**Available data**
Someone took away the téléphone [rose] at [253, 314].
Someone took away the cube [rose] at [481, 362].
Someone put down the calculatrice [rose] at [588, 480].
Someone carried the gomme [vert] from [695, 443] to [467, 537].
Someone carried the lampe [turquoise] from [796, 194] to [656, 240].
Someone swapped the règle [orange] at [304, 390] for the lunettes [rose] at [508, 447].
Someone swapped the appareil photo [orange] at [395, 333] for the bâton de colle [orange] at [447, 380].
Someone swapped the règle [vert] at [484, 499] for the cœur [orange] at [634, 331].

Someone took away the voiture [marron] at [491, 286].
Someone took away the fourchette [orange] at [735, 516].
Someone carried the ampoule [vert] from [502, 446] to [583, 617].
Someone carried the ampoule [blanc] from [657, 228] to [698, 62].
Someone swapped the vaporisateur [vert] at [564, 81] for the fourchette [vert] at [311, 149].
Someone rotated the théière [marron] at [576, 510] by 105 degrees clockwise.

* * *

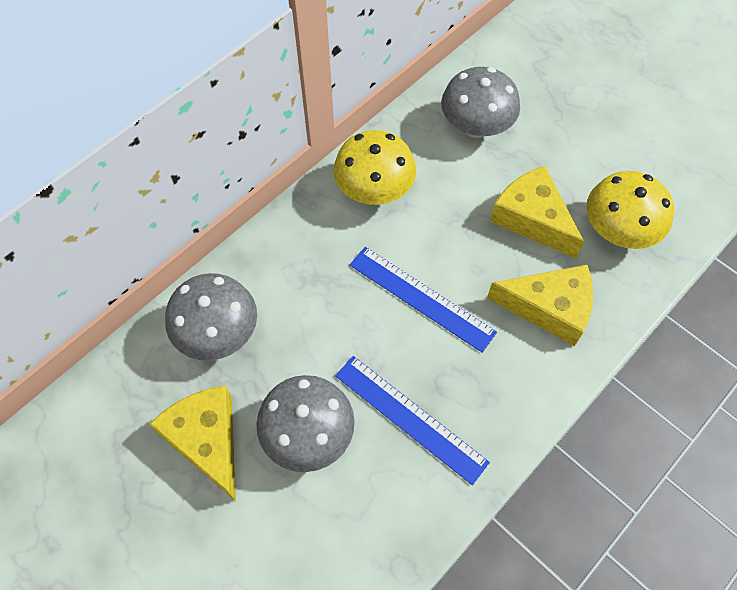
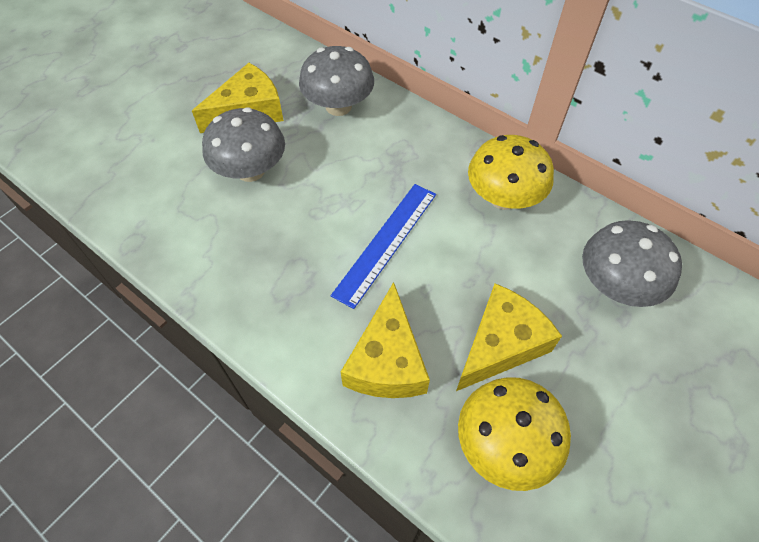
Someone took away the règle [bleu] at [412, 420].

**What to do**
Show each line of the material where the word "rose" occurs.

**Task answer**
Someone took away the téléphone [rose] at [253, 314].
Someone took away the cube [rose] at [481, 362].
Someone put down the calculatrice [rose] at [588, 480].
Someone swapped the règle [orange] at [304, 390] for the lunettes [rose] at [508, 447].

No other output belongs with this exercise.